• [DESCRIPTION OF THE TASK]: From the entries below, say how many lines carry the word "cutting", and give nothing but the number.

── DATASET RECORDS ──

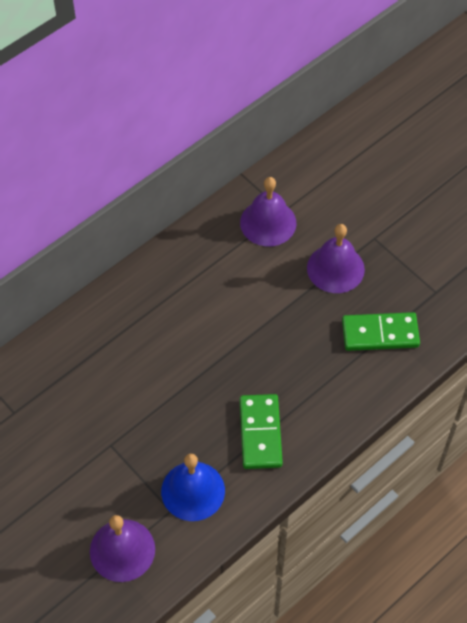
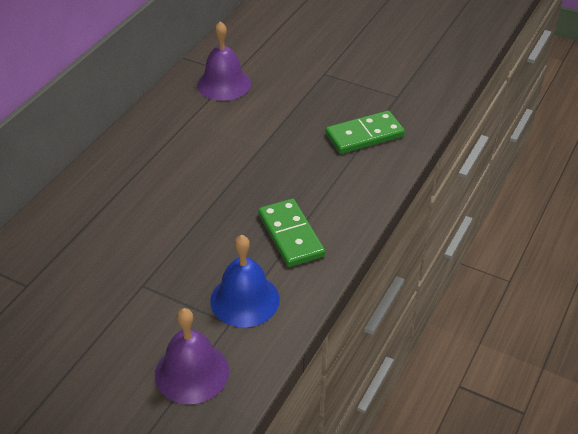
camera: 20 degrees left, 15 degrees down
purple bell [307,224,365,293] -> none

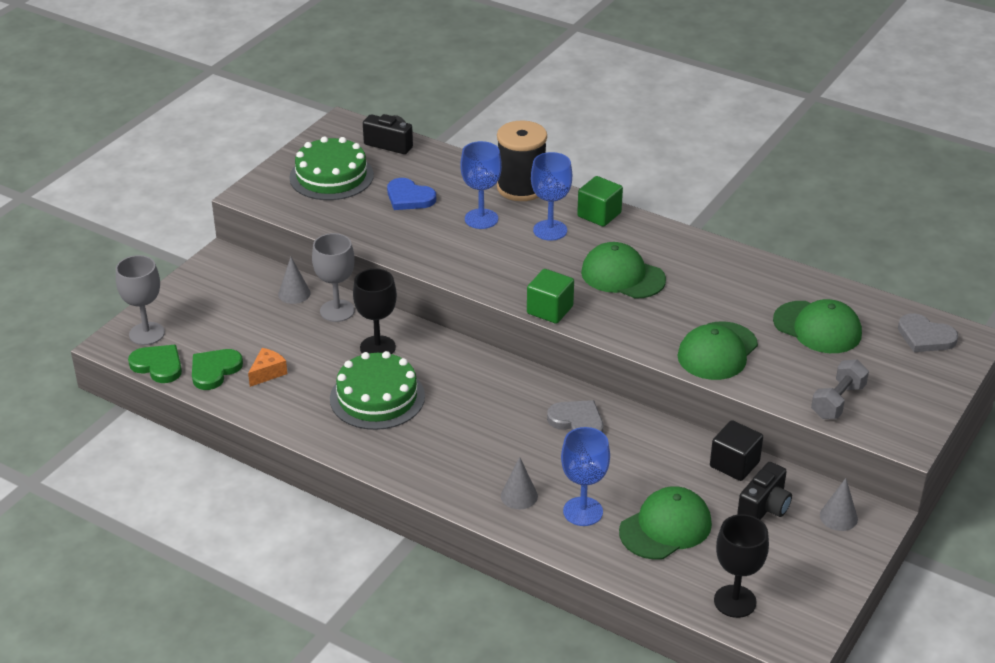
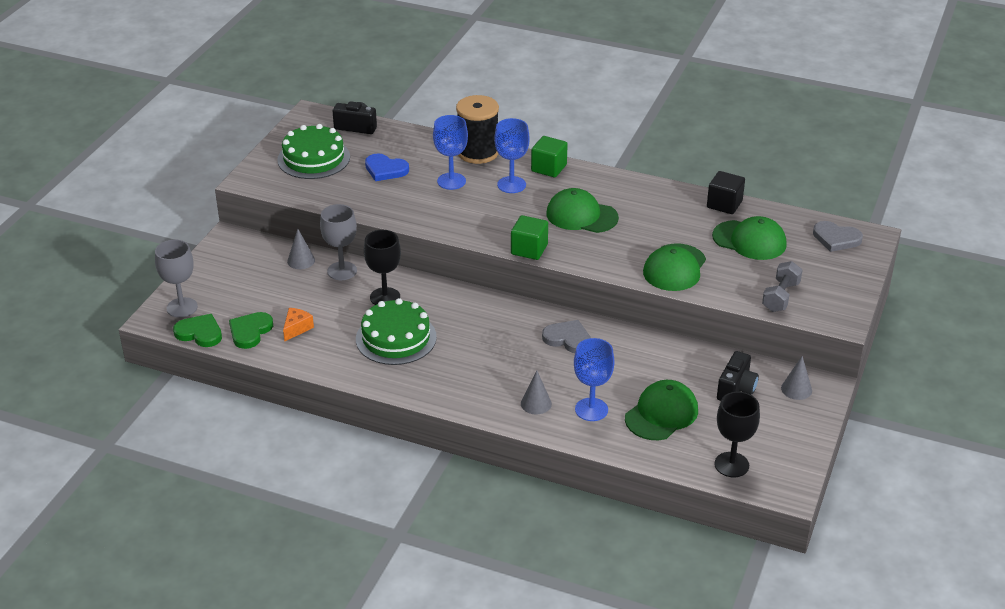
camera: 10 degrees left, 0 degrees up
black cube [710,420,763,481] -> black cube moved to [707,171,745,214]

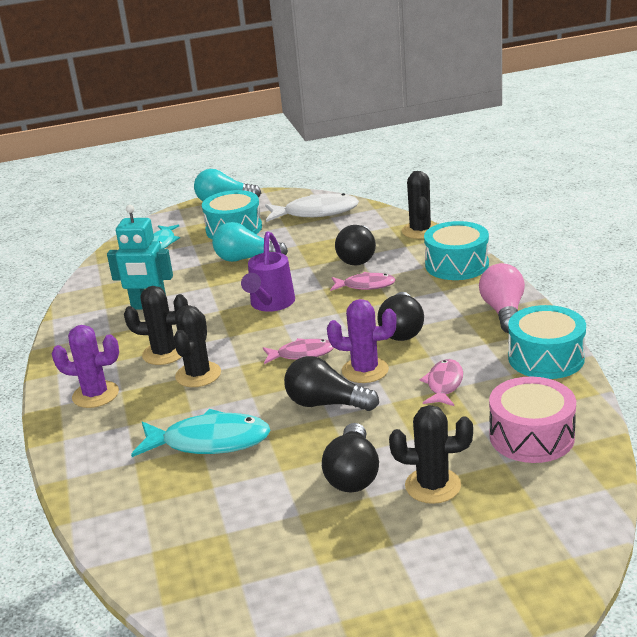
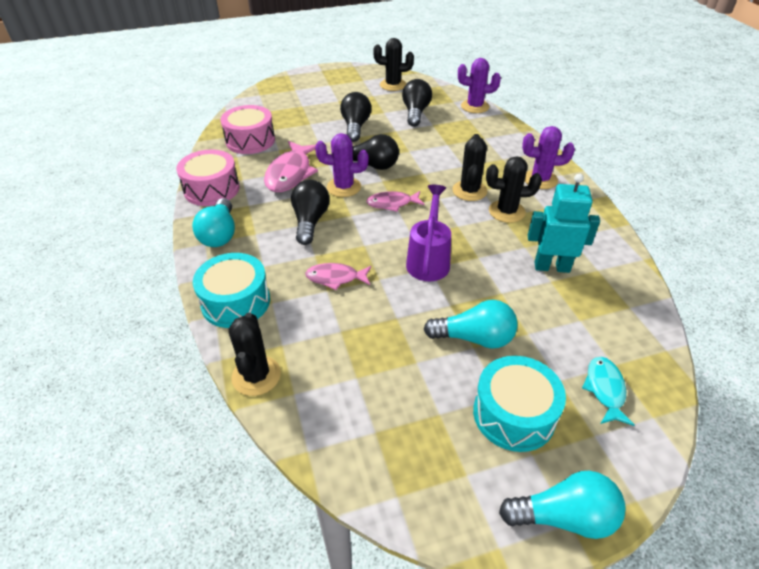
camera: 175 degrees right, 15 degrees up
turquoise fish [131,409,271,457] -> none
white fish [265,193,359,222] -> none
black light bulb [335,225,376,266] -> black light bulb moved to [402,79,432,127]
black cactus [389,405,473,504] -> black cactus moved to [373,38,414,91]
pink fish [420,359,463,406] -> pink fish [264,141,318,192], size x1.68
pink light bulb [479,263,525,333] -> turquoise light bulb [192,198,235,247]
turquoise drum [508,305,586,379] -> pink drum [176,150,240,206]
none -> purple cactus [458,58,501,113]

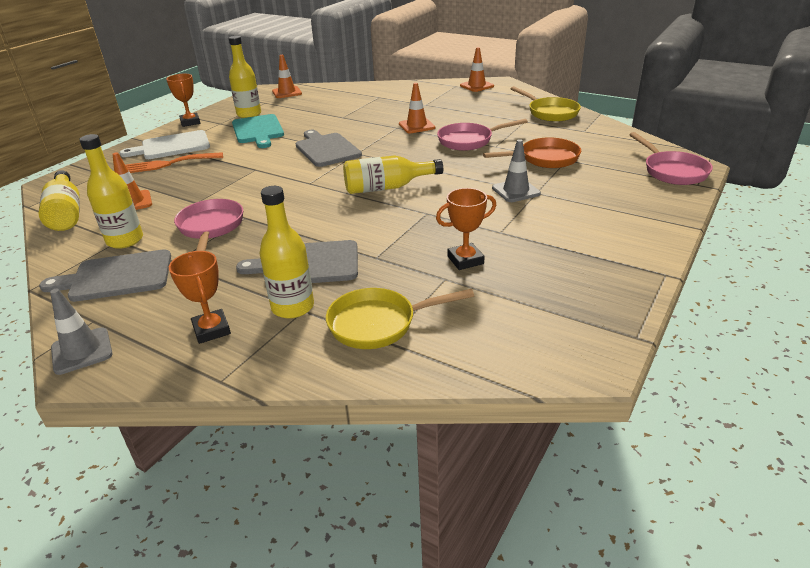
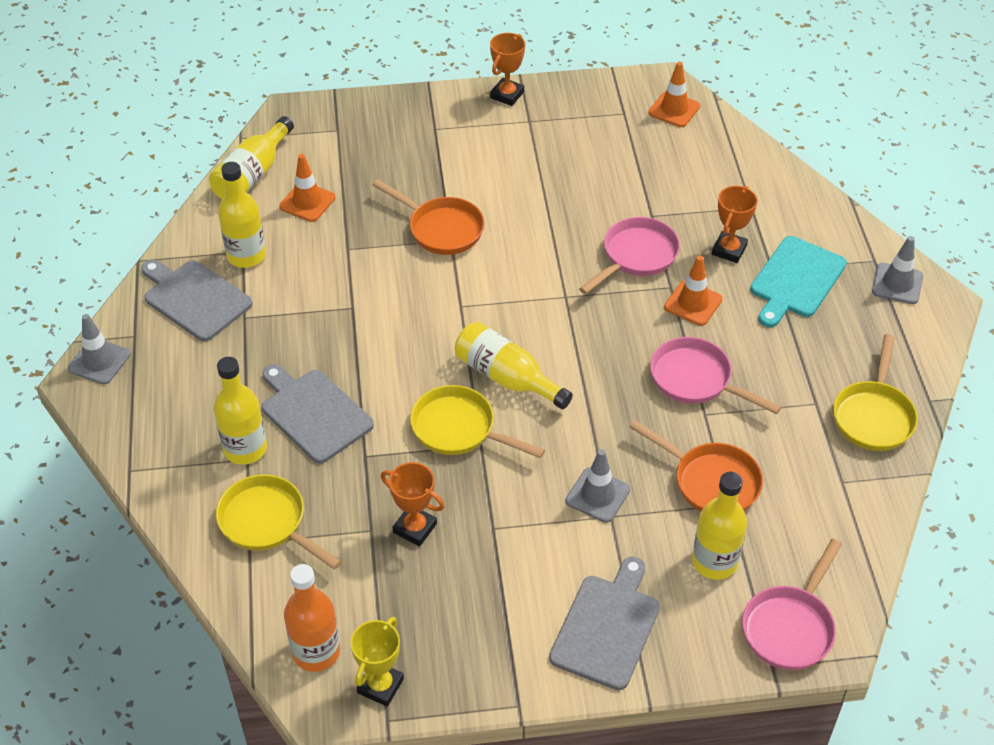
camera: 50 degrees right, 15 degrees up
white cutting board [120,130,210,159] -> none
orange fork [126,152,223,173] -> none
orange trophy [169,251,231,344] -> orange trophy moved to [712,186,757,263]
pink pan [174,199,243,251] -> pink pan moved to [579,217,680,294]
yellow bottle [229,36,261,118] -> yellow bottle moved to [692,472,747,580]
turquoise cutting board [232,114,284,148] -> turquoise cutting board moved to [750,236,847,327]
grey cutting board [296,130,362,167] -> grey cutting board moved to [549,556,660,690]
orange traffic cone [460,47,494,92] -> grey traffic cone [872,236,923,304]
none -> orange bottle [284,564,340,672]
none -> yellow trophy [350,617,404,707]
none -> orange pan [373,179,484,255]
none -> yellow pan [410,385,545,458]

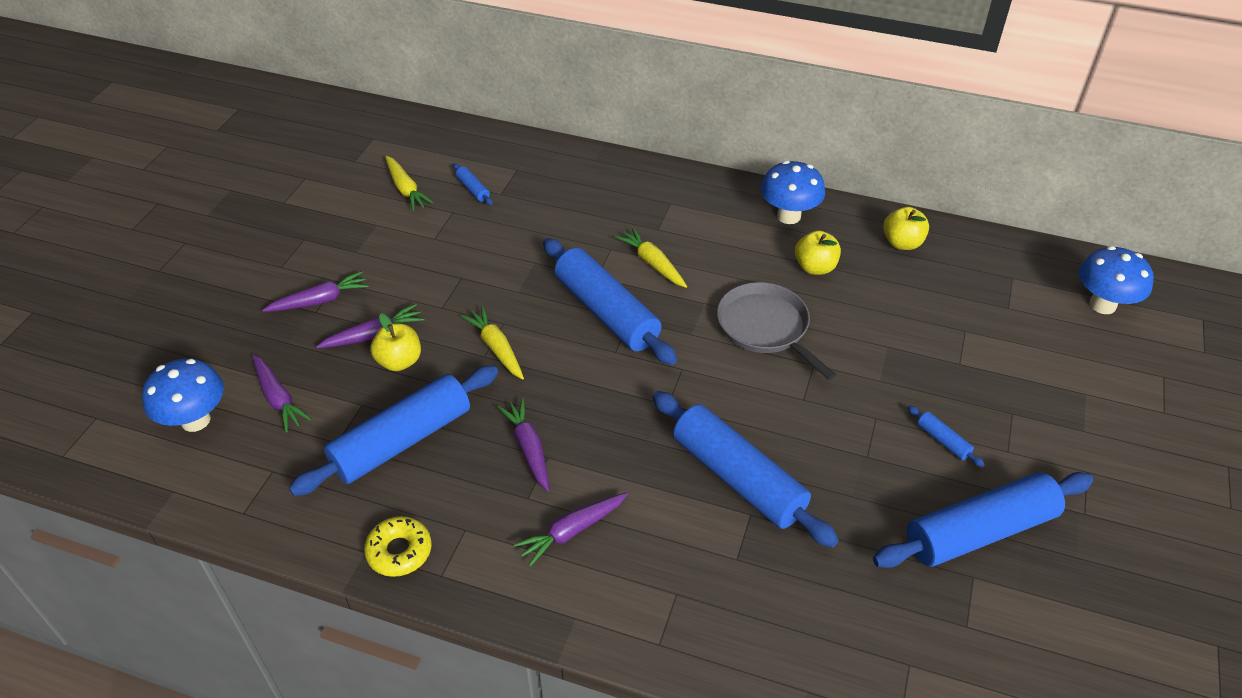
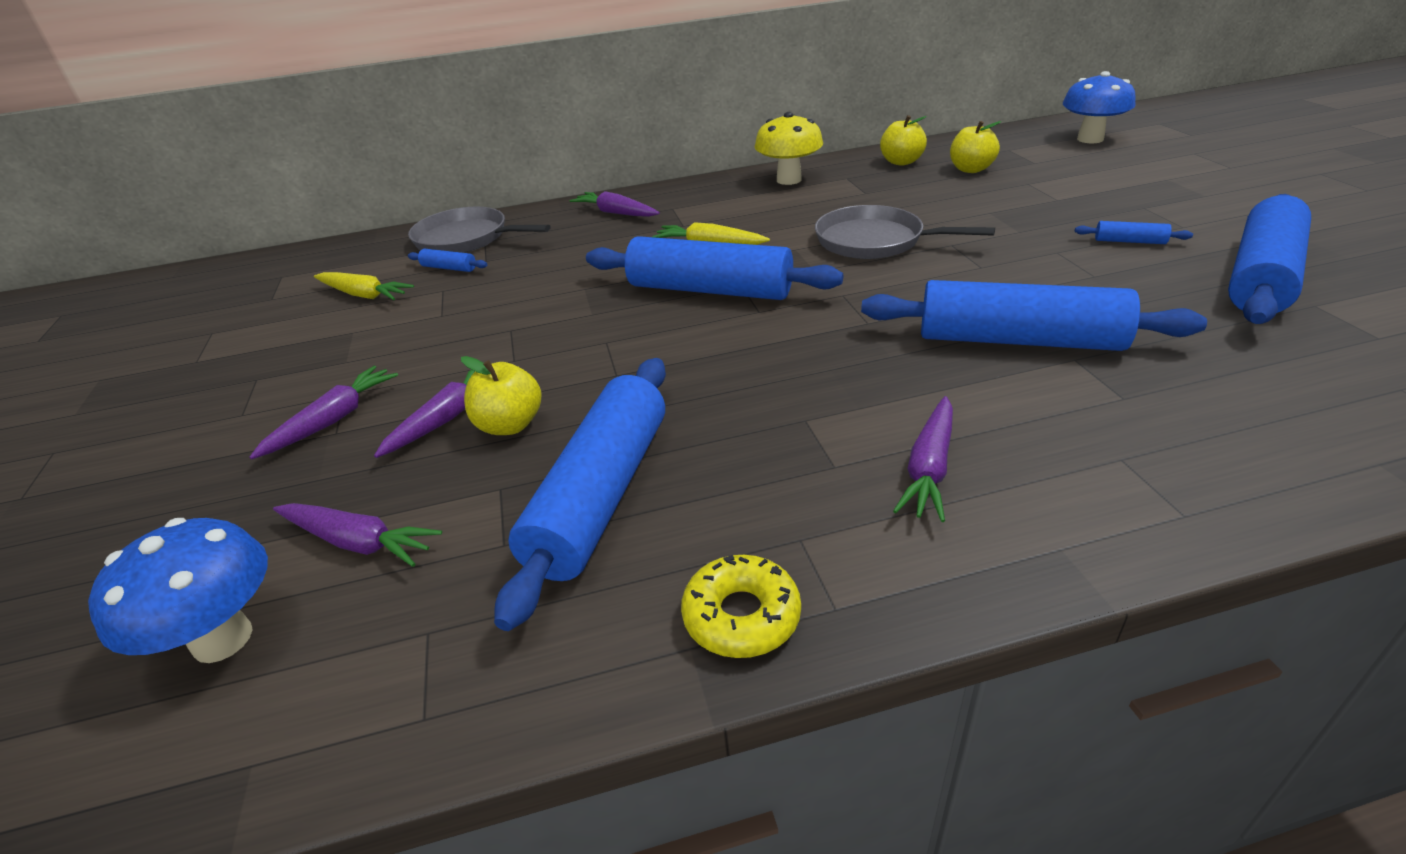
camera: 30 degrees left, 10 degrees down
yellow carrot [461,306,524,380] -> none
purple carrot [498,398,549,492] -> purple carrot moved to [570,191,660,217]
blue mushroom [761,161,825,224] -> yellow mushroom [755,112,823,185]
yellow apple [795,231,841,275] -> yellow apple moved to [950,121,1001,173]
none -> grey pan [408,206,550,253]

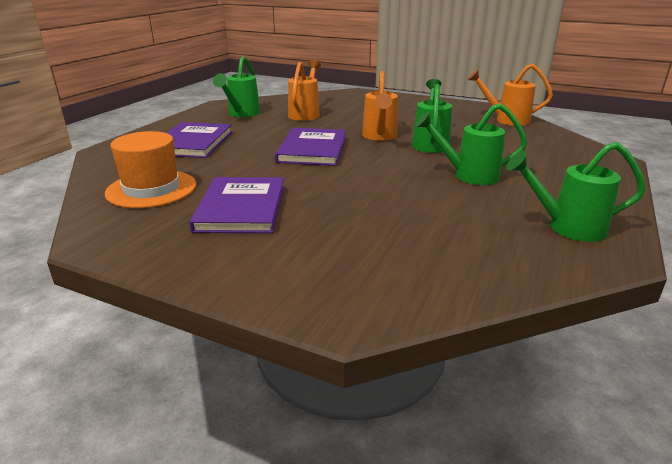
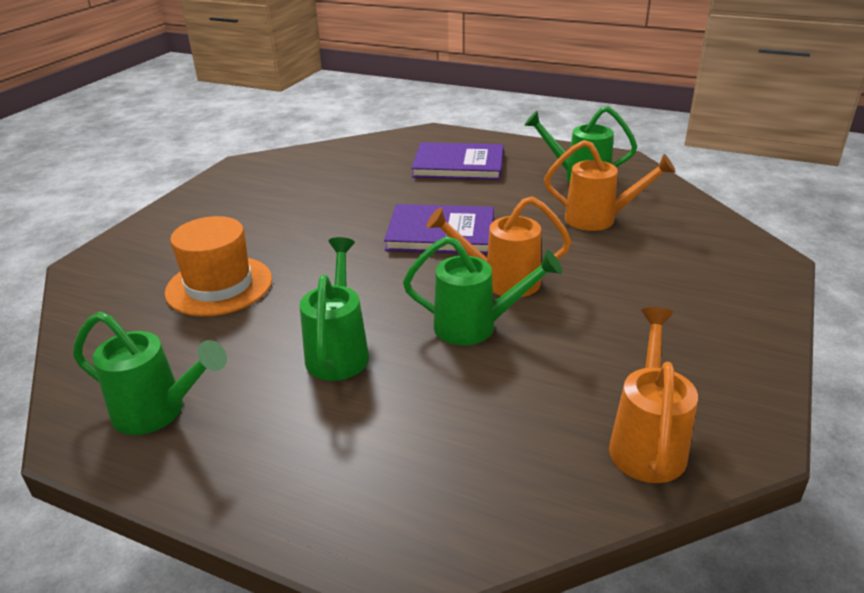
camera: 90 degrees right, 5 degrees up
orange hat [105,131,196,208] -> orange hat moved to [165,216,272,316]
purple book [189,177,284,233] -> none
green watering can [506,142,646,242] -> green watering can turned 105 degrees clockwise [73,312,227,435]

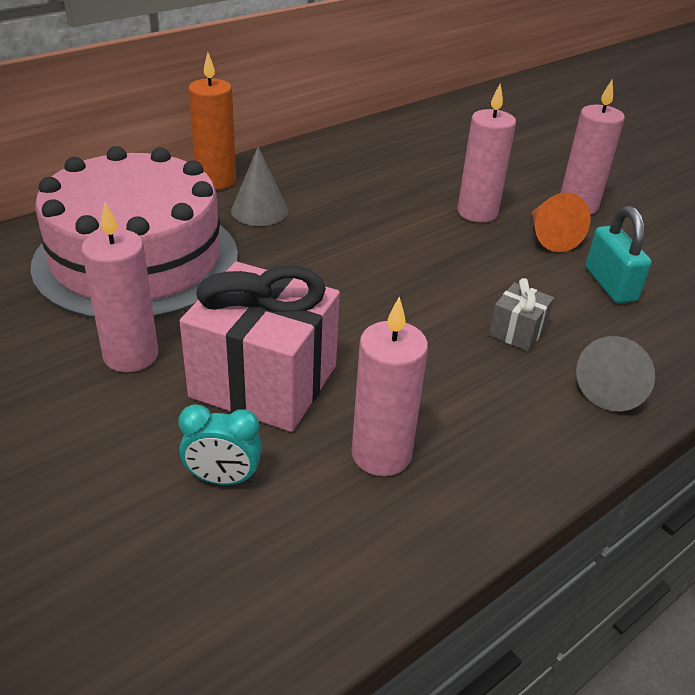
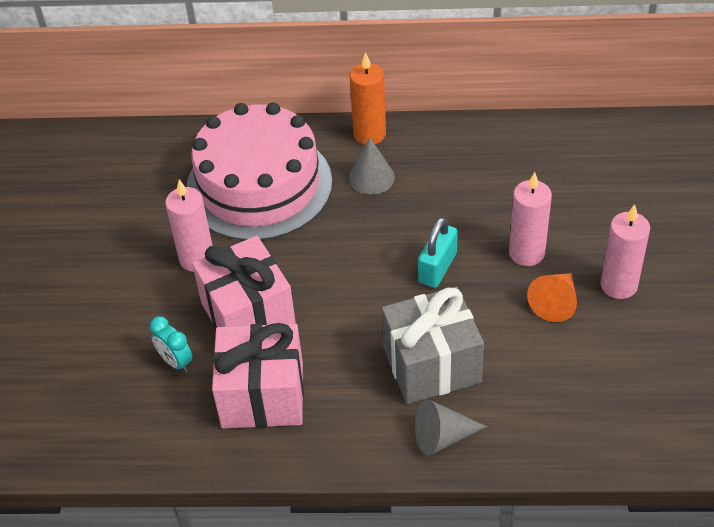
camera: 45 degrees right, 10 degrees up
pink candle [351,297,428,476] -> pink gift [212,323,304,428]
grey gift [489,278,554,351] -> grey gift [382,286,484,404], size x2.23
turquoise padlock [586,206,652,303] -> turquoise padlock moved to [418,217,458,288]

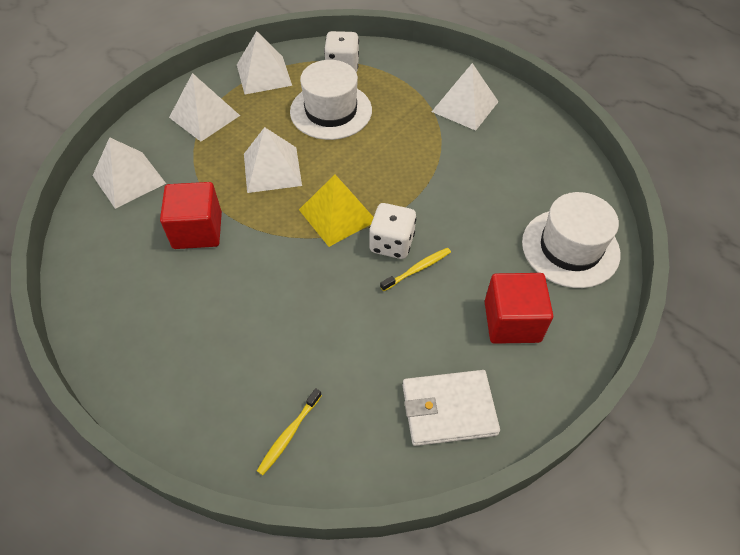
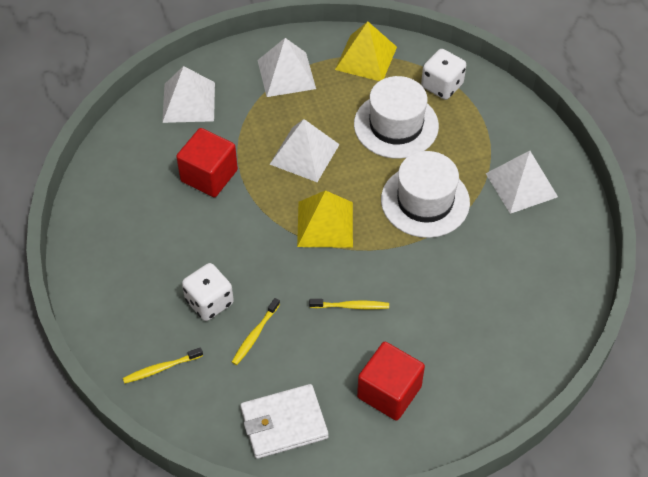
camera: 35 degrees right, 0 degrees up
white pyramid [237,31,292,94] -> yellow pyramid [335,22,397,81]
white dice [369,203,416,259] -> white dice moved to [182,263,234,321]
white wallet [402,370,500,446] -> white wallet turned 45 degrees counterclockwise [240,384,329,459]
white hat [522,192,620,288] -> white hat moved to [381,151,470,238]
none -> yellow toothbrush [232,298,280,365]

───

• [WRITTEN RESPONSE]: 3